[Dataset records]

[START]

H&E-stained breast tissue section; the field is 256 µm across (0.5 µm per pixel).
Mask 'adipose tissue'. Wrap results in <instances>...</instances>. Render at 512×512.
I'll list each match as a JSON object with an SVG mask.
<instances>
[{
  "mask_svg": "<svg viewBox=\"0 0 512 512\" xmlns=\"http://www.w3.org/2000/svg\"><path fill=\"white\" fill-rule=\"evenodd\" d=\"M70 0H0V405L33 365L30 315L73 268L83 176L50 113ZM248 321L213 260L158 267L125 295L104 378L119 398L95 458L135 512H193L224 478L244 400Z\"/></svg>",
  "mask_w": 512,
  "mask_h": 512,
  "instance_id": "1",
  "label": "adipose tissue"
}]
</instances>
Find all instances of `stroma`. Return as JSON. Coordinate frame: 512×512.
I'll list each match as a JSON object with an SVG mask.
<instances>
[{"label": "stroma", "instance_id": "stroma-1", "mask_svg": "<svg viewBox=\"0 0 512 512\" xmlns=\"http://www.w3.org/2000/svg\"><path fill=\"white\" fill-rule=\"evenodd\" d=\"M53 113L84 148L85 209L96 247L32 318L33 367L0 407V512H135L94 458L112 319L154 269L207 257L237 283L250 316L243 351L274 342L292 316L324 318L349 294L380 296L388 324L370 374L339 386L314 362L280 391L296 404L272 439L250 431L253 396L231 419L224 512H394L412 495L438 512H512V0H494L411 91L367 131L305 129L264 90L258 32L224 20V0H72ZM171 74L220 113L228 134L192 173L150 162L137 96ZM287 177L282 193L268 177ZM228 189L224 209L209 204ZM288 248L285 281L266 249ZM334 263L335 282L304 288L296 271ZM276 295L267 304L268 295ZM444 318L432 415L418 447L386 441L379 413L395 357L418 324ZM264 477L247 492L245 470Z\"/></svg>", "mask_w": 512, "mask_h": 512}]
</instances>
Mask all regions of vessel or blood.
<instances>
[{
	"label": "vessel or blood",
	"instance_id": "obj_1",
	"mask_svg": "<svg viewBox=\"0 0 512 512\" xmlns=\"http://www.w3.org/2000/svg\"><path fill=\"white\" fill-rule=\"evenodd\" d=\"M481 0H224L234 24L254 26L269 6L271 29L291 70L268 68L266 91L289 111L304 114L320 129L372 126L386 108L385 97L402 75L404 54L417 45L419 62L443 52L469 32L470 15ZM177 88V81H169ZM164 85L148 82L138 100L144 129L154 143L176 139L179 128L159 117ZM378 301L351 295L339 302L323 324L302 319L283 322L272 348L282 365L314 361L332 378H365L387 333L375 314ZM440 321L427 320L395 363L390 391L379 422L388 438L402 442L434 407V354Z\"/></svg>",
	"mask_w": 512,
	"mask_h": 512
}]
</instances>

[END]

## EXERCISE DESCRIPTION
Your task is to print all of the records exactly.

## IN RESPONSE
H&E-stained breast tissue section; the field is 256 µm across (0.5 µm per pixel).
Mask 'adipose tissue'. Wrap results in <instances>...</instances>. Render at 512×512.
I'll list each match as a JSON object with an SVG mask.
<instances>
[{
  "mask_svg": "<svg viewBox=\"0 0 512 512\" xmlns=\"http://www.w3.org/2000/svg\"><path fill=\"white\" fill-rule=\"evenodd\" d=\"M70 0H0V405L33 365L30 315L73 268L83 176L50 113ZM248 321L213 260L158 267L125 295L104 378L119 398L95 458L135 512H193L224 478L244 400Z\"/></svg>",
  "mask_w": 512,
  "mask_h": 512,
  "instance_id": "1",
  "label": "adipose tissue"
}]
</instances>
Find all instances of `stroma`. Return as JSON. Coordinate frame: 512×512.
I'll list each match as a JSON object with an SVG mask.
<instances>
[{"label": "stroma", "instance_id": "stroma-1", "mask_svg": "<svg viewBox=\"0 0 512 512\" xmlns=\"http://www.w3.org/2000/svg\"><path fill=\"white\" fill-rule=\"evenodd\" d=\"M53 113L84 148L85 209L96 247L32 318L33 367L0 407V512H135L94 458L112 319L154 269L207 257L237 283L250 316L243 351L274 342L292 316L324 318L349 294L380 296L388 324L370 374L339 386L314 362L280 391L296 404L272 439L250 431L253 396L231 419L224 512H394L412 495L438 512H512V0H494L411 91L367 131L305 129L264 90L258 32L224 20V0H72ZM171 74L220 113L228 134L192 173L150 162L137 96ZM287 177L282 193L268 177ZM228 189L224 209L209 204ZM288 248L285 281L266 249ZM334 263L335 282L304 288L296 271ZM276 295L267 304L268 295ZM444 318L432 415L418 447L386 441L379 413L395 357L418 324ZM264 477L247 492L245 470Z\"/></svg>", "mask_w": 512, "mask_h": 512}]
</instances>
Mask all regions of vessel or blood.
<instances>
[{
	"label": "vessel or blood",
	"instance_id": "obj_1",
	"mask_svg": "<svg viewBox=\"0 0 512 512\" xmlns=\"http://www.w3.org/2000/svg\"><path fill=\"white\" fill-rule=\"evenodd\" d=\"M481 0H224L234 24L254 26L269 6L271 29L291 70L268 68L266 91L289 111L304 114L320 129L372 126L386 108L385 97L402 75L404 54L417 45L419 62L443 52L469 32L470 15ZM177 88V81H169ZM164 85L148 82L138 100L144 129L154 143L176 139L179 128L159 117ZM378 301L351 295L339 302L323 324L302 319L283 322L272 348L282 365L314 361L332 378H365L387 333L375 314ZM440 321L427 320L395 363L390 391L379 422L388 438L402 442L434 407V354Z\"/></svg>",
	"mask_w": 512,
	"mask_h": 512
}]
</instances>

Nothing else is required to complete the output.